- _ASSIGNED TASK_:
Repeat the listing below in full and exactly. Pictures are to be omitted.

- _ENTRIES SUPPLIED_:
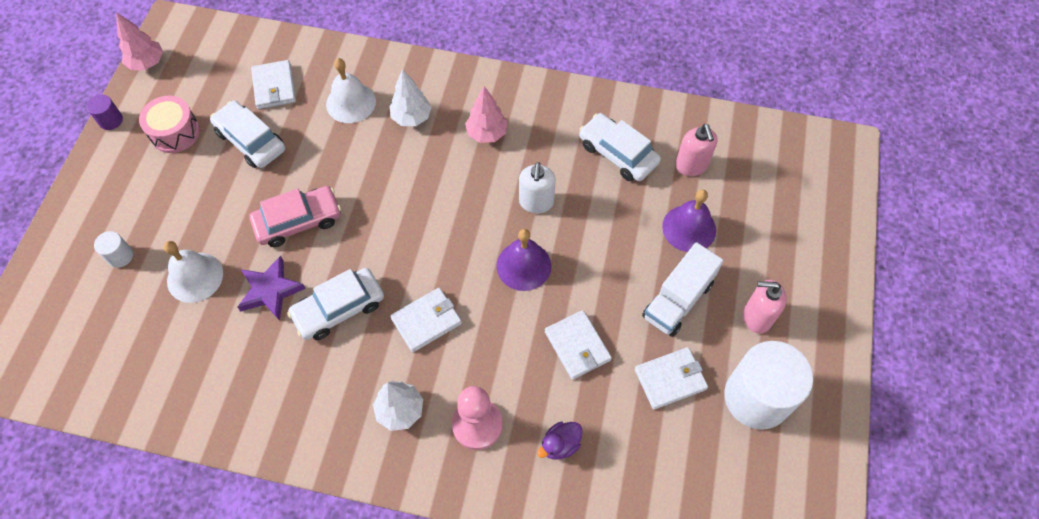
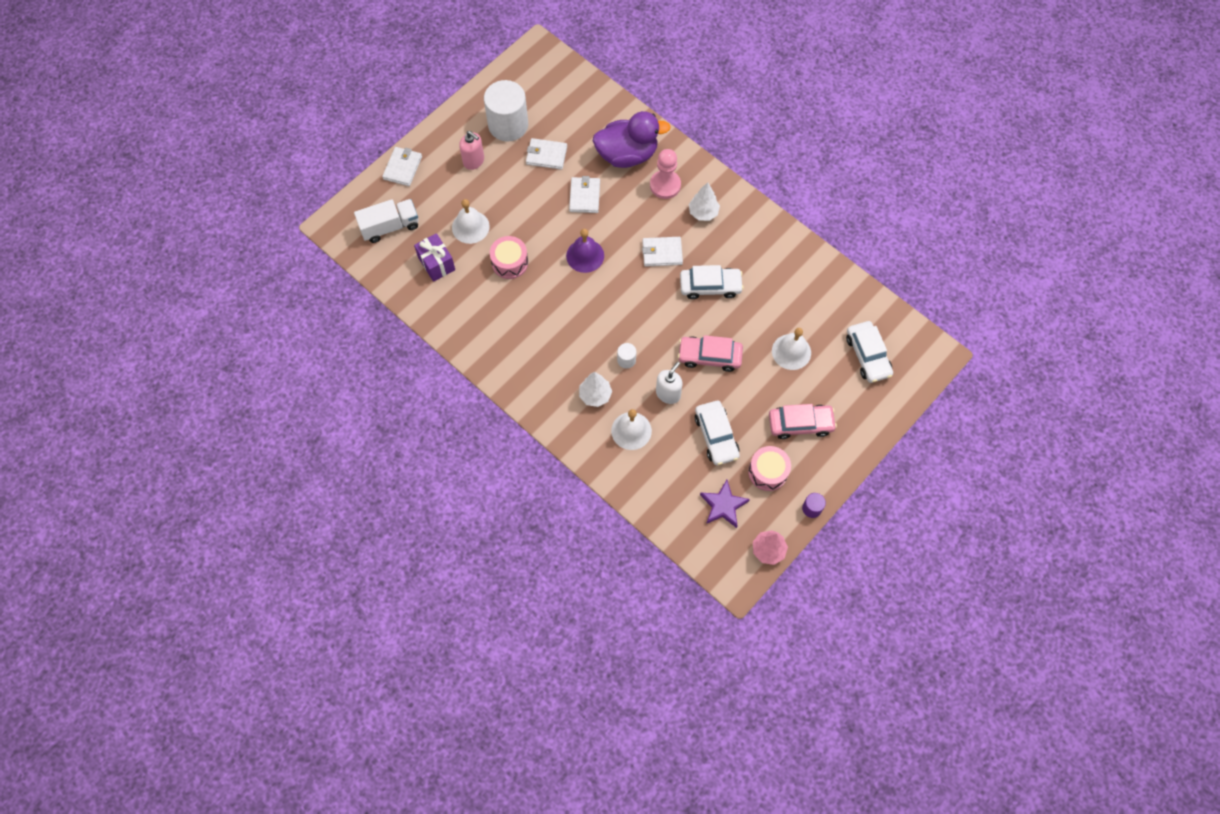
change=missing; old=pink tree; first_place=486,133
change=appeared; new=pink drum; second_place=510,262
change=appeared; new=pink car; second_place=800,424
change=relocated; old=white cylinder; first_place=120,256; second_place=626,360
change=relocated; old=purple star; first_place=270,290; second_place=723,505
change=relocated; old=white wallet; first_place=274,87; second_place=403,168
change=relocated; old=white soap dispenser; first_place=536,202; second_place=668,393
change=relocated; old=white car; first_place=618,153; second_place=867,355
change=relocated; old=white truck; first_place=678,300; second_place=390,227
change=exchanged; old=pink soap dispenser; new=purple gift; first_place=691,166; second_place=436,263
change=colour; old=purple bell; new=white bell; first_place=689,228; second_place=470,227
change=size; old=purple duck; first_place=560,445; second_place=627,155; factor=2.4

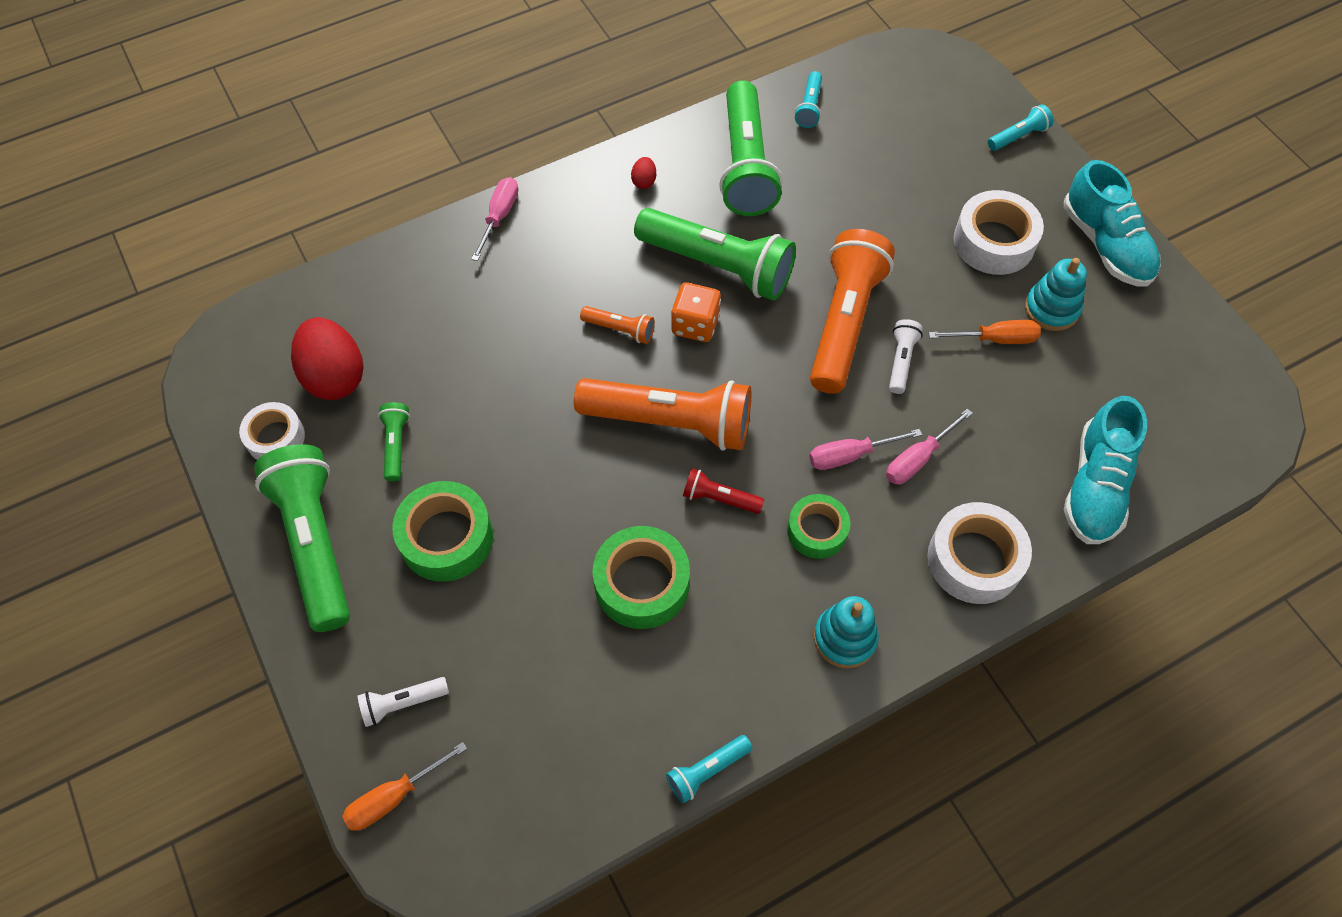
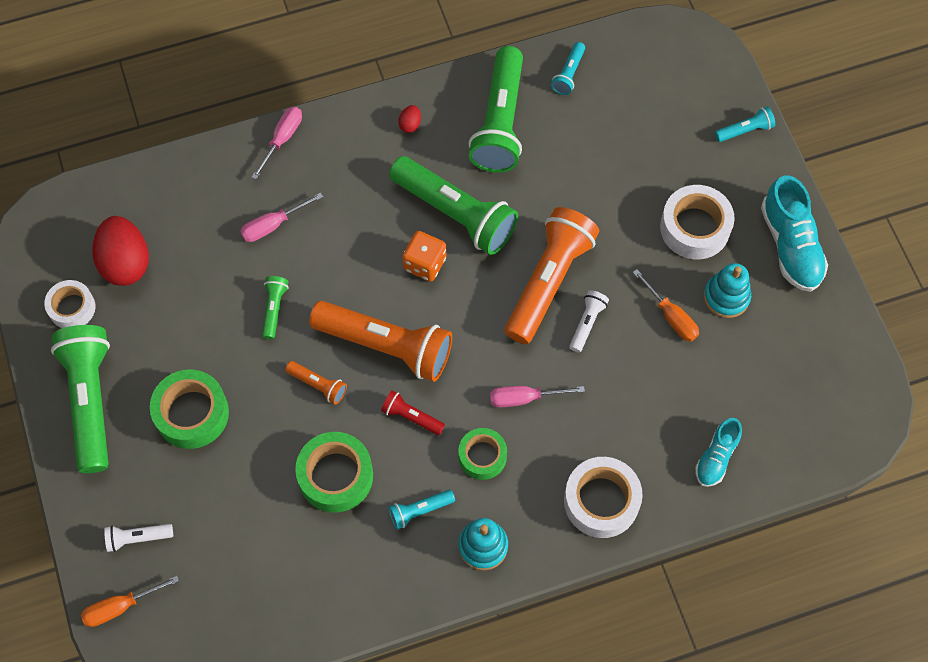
change=relocated; old=green flashlight; first_place=396,445; second_place=274,309
change=relocated; old=orange flashlight; first_place=620,329; second_place=318,385
change=relocated; old=turquoise flashlight; first_place=707,771; second_place=419,511
change=relocated; old=pink screwdriver; first_place=918,459; second_place=273,225
change=spun; old=orange screwdriver; first_place=995,339; second_place=671,316; degrees=45
change=size; old=turquoise shoe; first_place=1095,486; second_place=716,457; factor=0.6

- _EXERCISE RESPONSE_:
change=missing; old=pink tree; first_place=486,133
change=appeared; new=pink drum; second_place=510,262
change=appeared; new=pink car; second_place=800,424
change=relocated; old=white cylinder; first_place=120,256; second_place=626,360
change=relocated; old=purple star; first_place=270,290; second_place=723,505
change=relocated; old=white wallet; first_place=274,87; second_place=403,168
change=relocated; old=white soap dispenser; first_place=536,202; second_place=668,393
change=relocated; old=white car; first_place=618,153; second_place=867,355
change=relocated; old=white truck; first_place=678,300; second_place=390,227
change=exchanged; old=pink soap dispenser; new=purple gift; first_place=691,166; second_place=436,263
change=colour; old=purple bell; new=white bell; first_place=689,228; second_place=470,227
change=size; old=purple duck; first_place=560,445; second_place=627,155; factor=2.4

change=relocated; old=green flashlight; first_place=396,445; second_place=274,309
change=relocated; old=orange flashlight; first_place=620,329; second_place=318,385
change=relocated; old=turquoise flashlight; first_place=707,771; second_place=419,511
change=relocated; old=pink screwdriver; first_place=918,459; second_place=273,225
change=spun; old=orange screwdriver; first_place=995,339; second_place=671,316; degrees=45
change=size; old=turquoise shoe; first_place=1095,486; second_place=716,457; factor=0.6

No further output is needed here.